REQUEST: Copy the data below line for line, changing nothing.

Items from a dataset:
........
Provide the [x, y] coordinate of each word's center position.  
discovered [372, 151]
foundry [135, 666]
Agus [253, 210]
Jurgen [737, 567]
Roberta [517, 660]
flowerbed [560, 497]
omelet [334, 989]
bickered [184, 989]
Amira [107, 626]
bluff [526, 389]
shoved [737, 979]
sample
........
WRITTEN ANSWER:
Provide the [x, y] coordinate of each word's center position.  
discovered [372, 151]
foundry [135, 666]
Agus [253, 210]
Jurgen [737, 567]
Roberta [517, 660]
flowerbed [560, 497]
omelet [334, 989]
bickered [184, 989]
Amira [107, 626]
bluff [526, 389]
shoved [737, 979]
sample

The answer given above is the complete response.